- _Required work_
Can you revise the material from the line with "blue star: moved 5 px up" up to and including the line with "black triangle: moved 15 px left", replacing "left" with "right", leaving everything else unchanged, and returning only those lines?

- _Given entries_
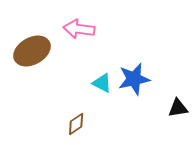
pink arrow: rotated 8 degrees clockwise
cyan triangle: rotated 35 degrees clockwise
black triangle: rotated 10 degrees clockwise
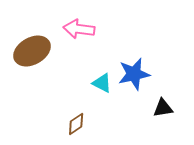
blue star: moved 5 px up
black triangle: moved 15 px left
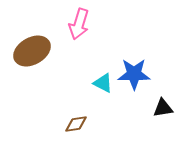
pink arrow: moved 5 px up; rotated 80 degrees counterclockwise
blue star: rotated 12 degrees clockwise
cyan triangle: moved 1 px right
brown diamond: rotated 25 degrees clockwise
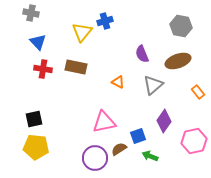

==

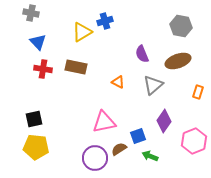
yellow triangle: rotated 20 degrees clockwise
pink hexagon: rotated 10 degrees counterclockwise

- _Expected output_
blue star: moved 5 px up
black triangle: moved 15 px right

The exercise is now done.